(Stored dataset items)

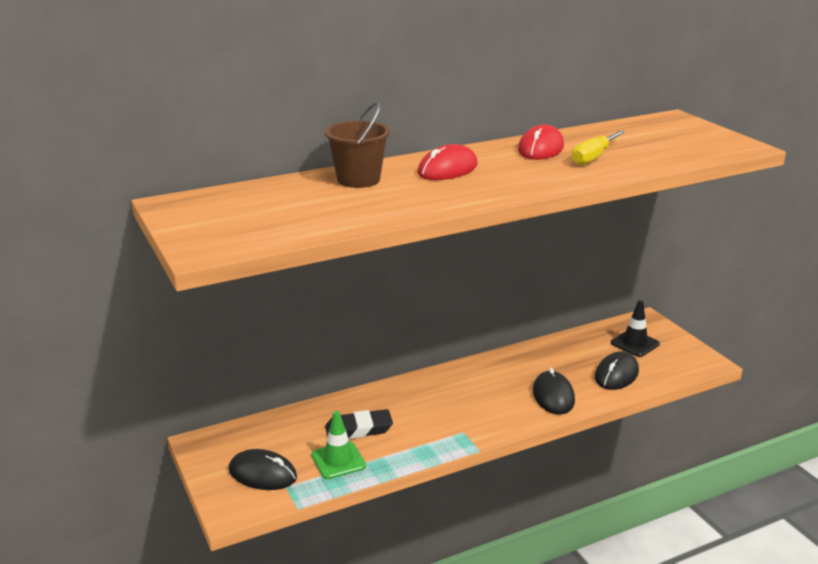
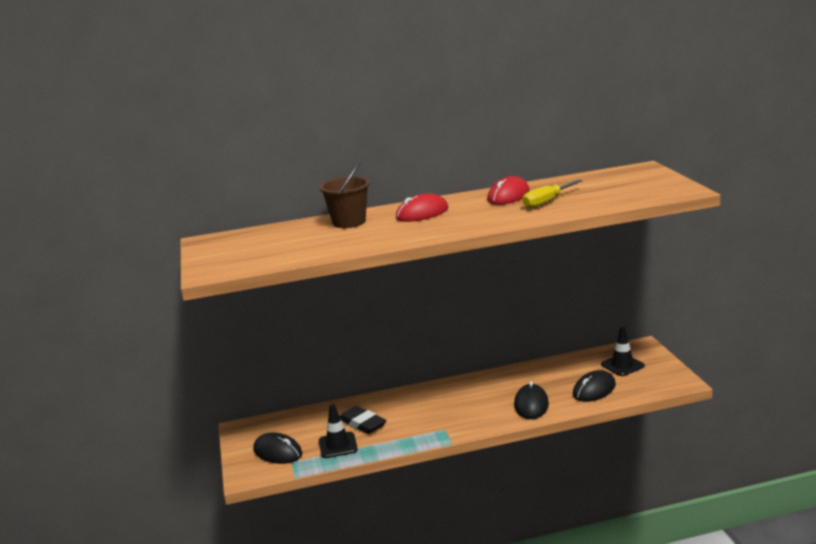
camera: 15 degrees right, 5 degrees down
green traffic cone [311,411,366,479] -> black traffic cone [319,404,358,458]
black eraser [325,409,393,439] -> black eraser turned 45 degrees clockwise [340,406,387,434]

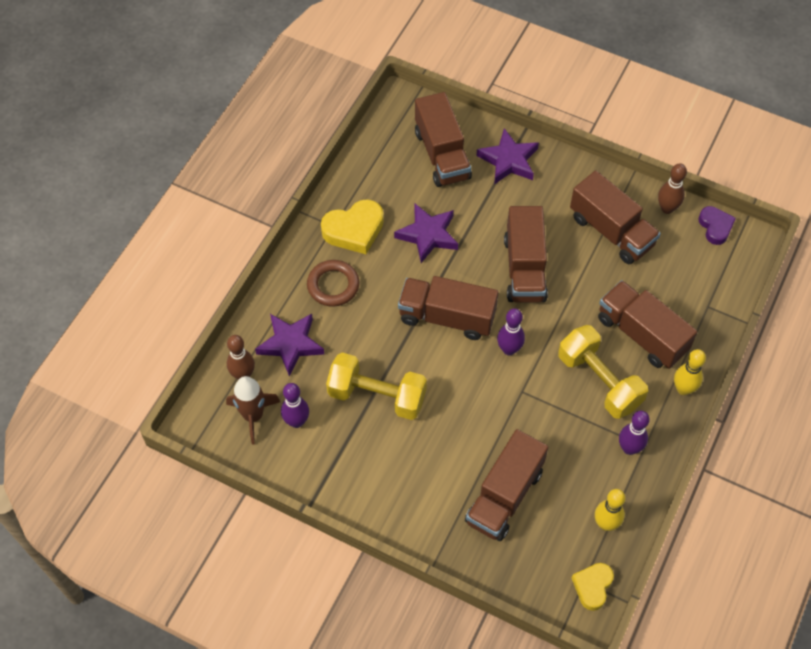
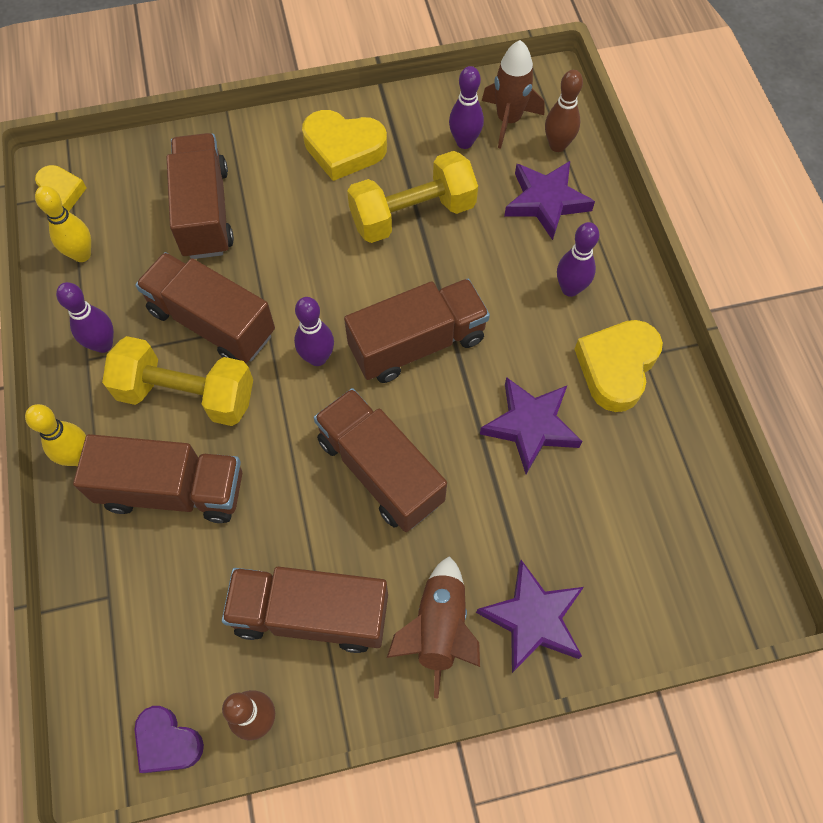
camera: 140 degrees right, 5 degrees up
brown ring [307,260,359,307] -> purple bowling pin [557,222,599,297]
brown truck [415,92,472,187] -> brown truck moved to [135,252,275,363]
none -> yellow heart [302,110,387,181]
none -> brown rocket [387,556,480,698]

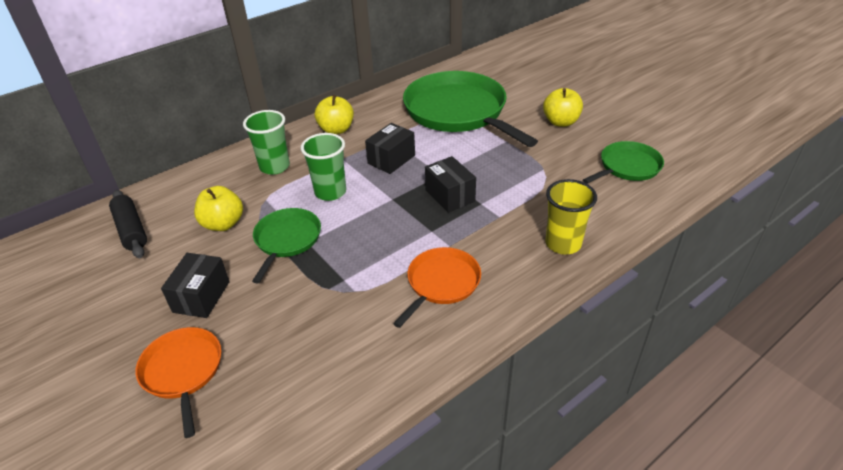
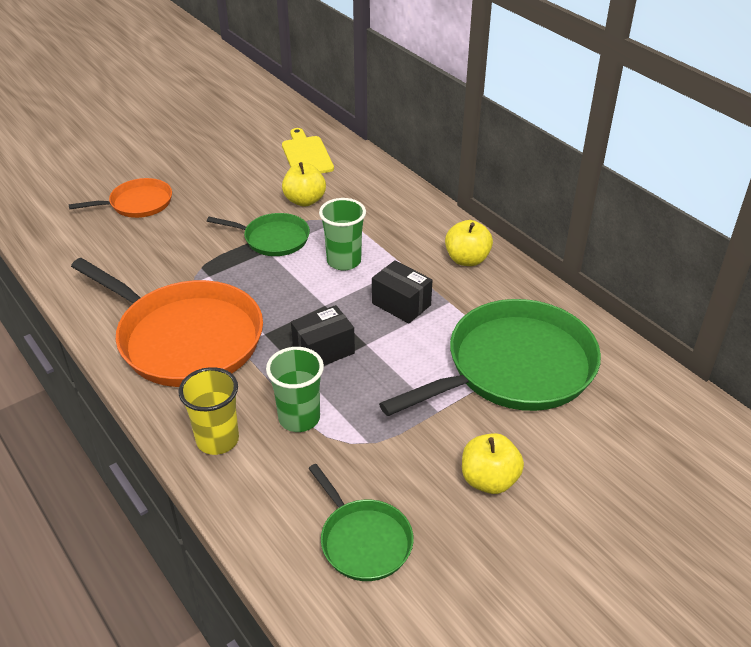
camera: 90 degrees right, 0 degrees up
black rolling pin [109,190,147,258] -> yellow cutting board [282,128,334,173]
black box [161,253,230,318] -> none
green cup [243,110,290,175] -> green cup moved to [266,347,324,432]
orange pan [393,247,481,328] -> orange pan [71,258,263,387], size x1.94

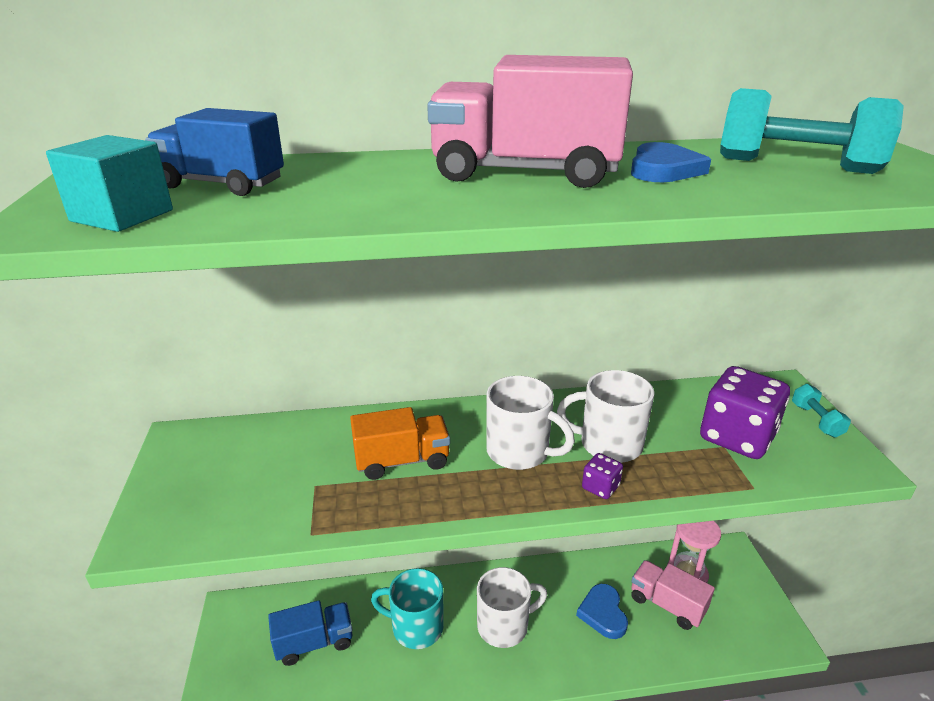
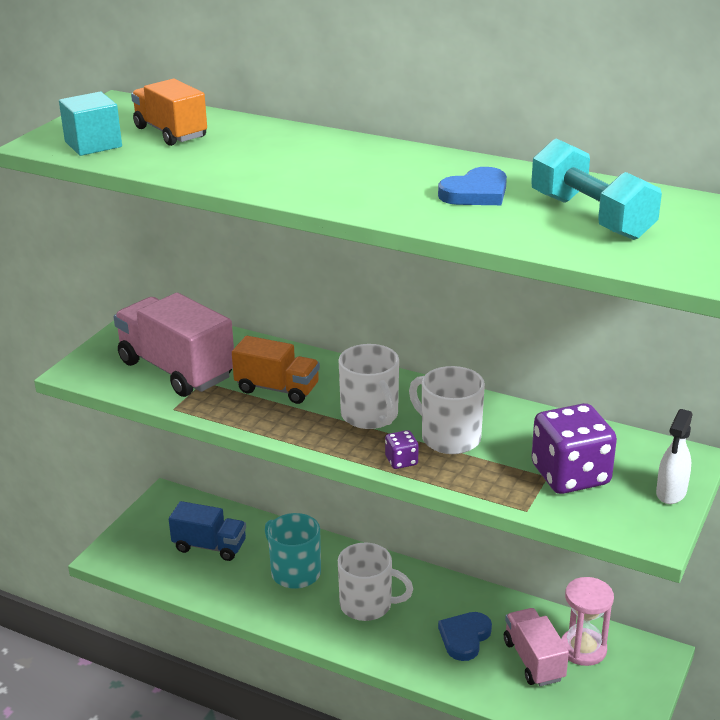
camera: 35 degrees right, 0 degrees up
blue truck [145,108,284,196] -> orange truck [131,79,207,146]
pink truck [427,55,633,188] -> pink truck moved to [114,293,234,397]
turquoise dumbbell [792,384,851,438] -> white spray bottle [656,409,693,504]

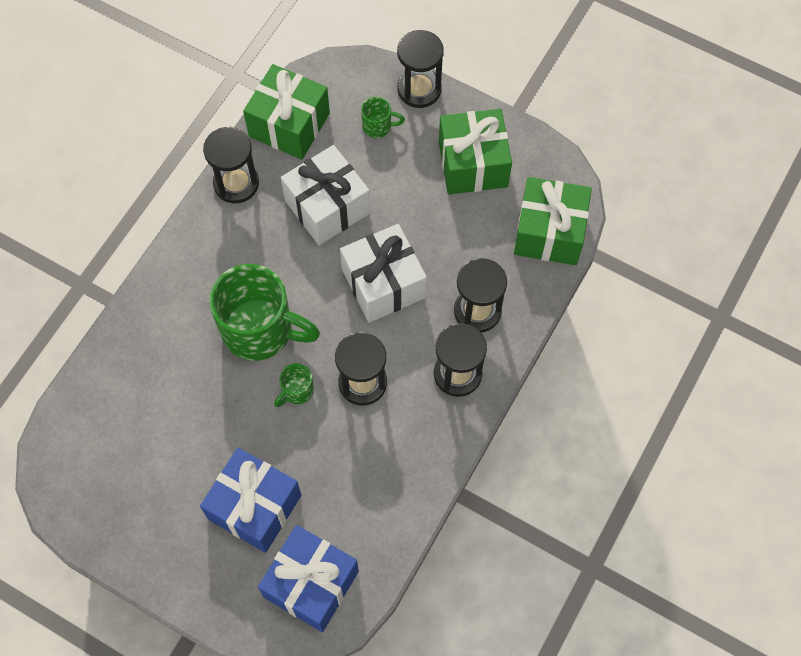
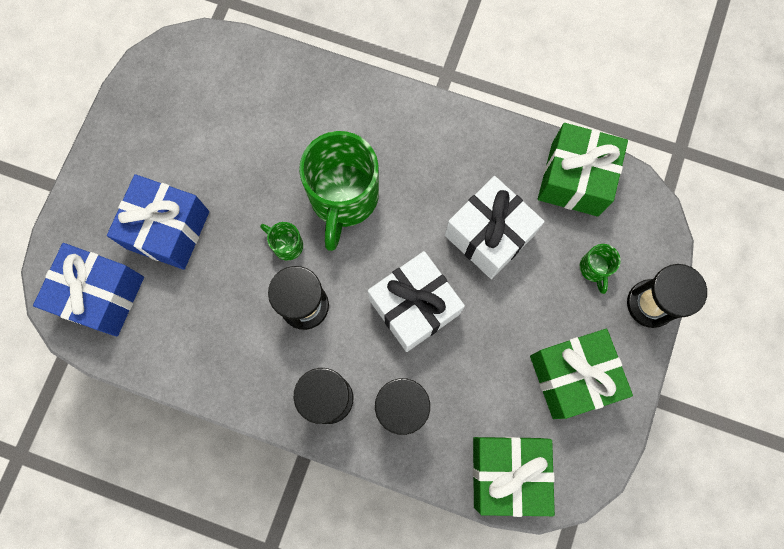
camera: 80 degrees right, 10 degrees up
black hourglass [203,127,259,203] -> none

● PROBLEM STATEMENT: Print exactly the lines between the line containing "turquoise dumbbell [792,384,851,438]" and the last line of the entries above, including both, and nothing besides; skip the pictures.

● RESPONSE TO THE TASK:
turquoise dumbbell [792,384,851,438] -> white spray bottle [656,409,693,504]

camera: 80 degrees right, 10 degrees up
black hourglass [203,127,259,203] -> none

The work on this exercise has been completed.